***** The input *****

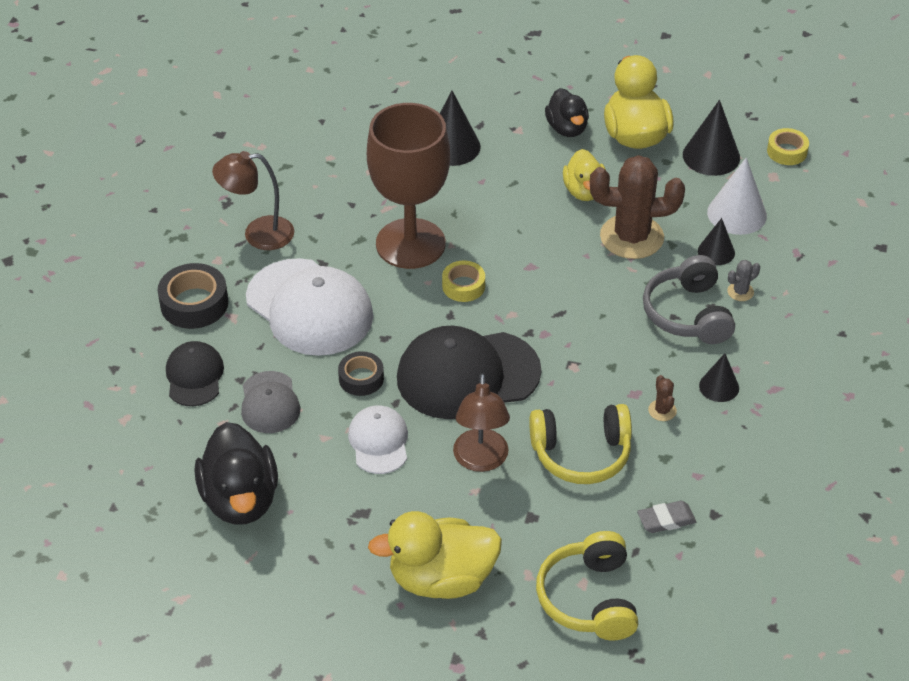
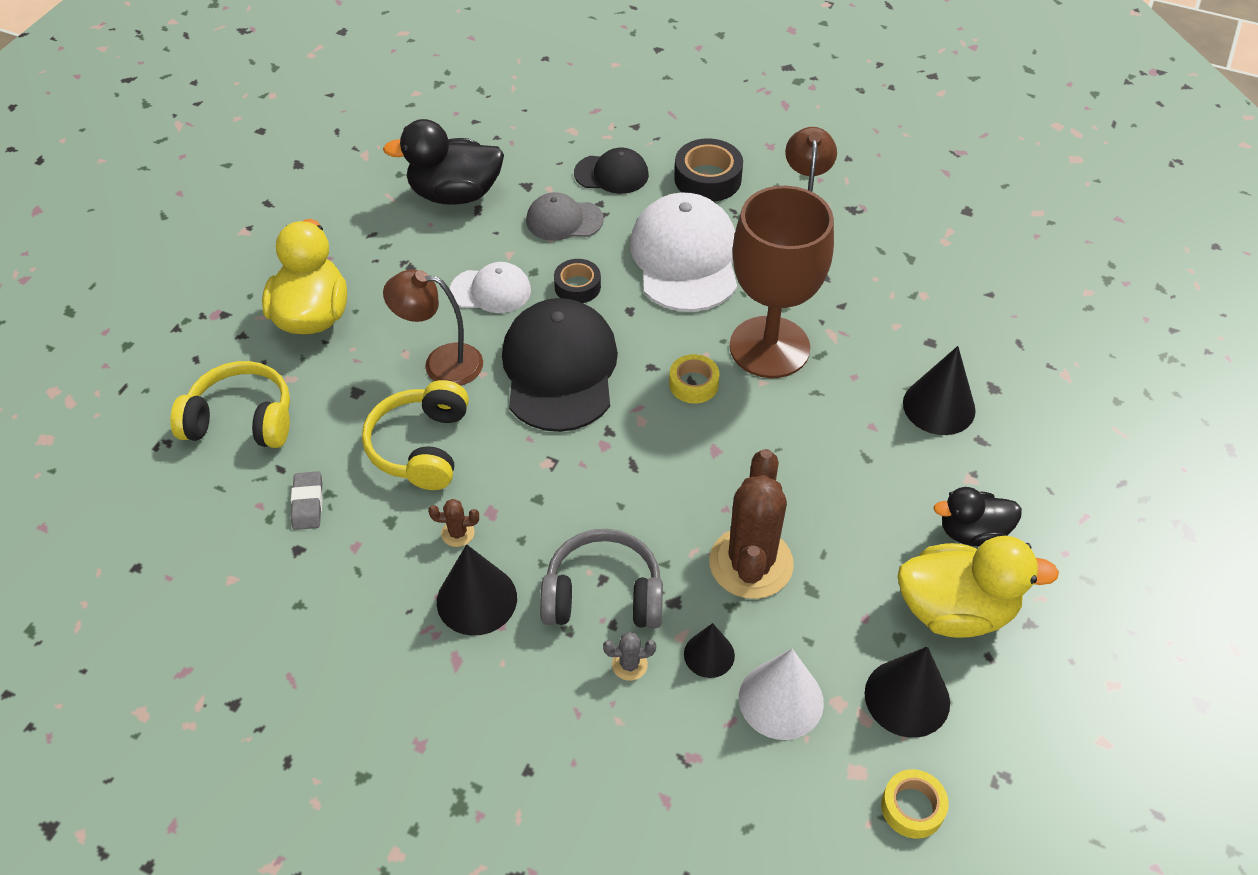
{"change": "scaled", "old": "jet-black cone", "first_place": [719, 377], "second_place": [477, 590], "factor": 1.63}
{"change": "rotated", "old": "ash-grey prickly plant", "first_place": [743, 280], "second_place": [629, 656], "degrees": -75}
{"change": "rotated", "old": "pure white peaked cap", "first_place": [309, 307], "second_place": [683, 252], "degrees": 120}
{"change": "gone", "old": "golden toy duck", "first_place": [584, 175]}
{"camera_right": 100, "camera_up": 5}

*****

*What you need to do*
Search the preceding listing for "degrees" and extract every line where it is found.

*Answer space*
{"change": "rotated", "old": "ash-grey prickly plant", "first_place": [743, 280], "second_place": [629, 656], "degrees": -75}
{"change": "rotated", "old": "pure white peaked cap", "first_place": [309, 307], "second_place": [683, 252], "degrees": 120}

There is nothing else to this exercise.